Material supplied |
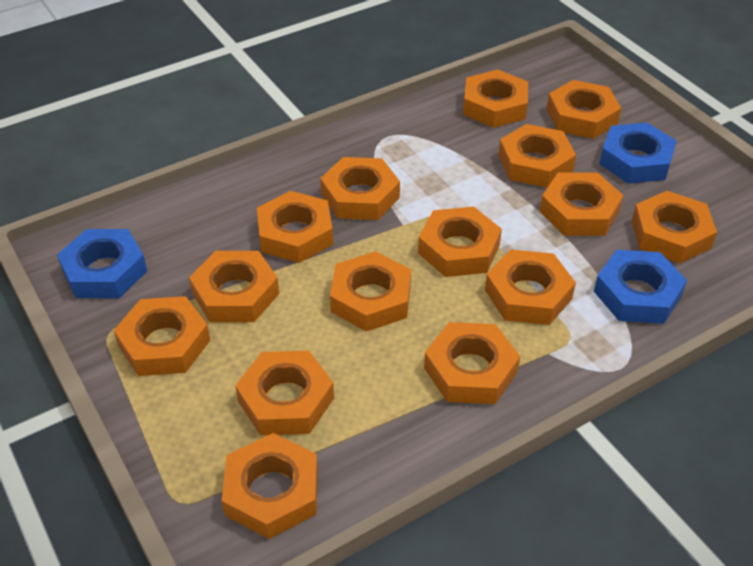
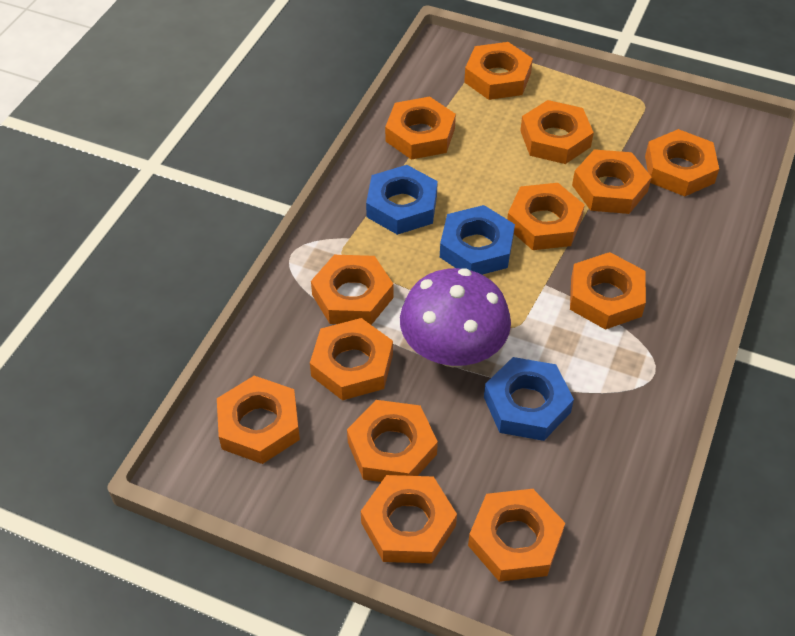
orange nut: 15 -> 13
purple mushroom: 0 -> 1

* * *

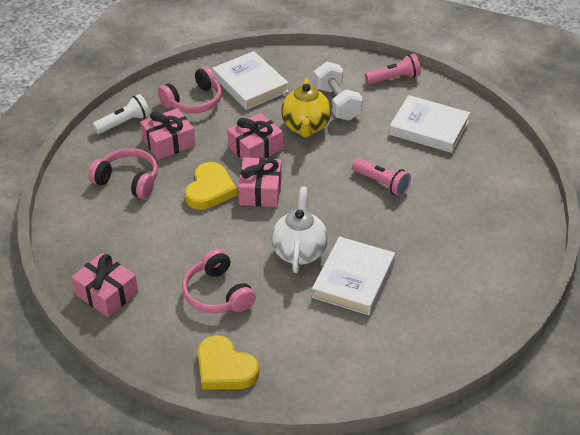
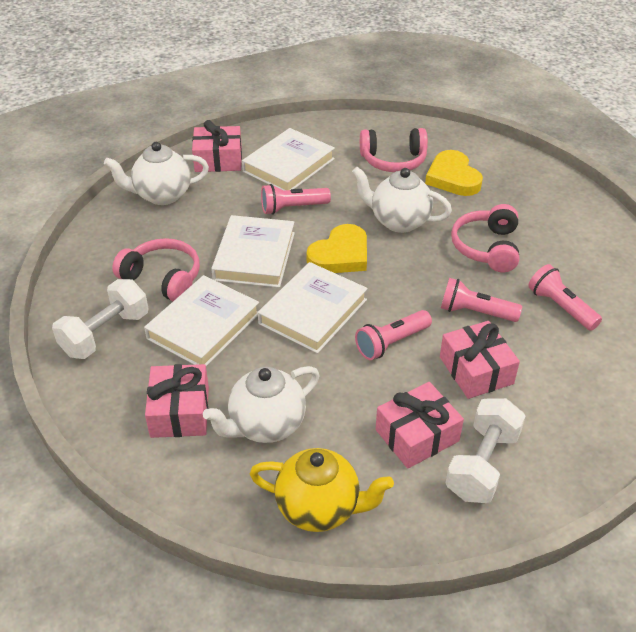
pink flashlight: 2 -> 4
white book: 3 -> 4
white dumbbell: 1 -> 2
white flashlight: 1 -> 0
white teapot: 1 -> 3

About this exercise |
Your answer should be the lines above from the one containing "pink flashlight: 2 -> 4" through the one containing "white teapot: 1 -> 3", copied exactly and with both ends kept.

Solution |
pink flashlight: 2 -> 4
white book: 3 -> 4
white dumbbell: 1 -> 2
white flashlight: 1 -> 0
white teapot: 1 -> 3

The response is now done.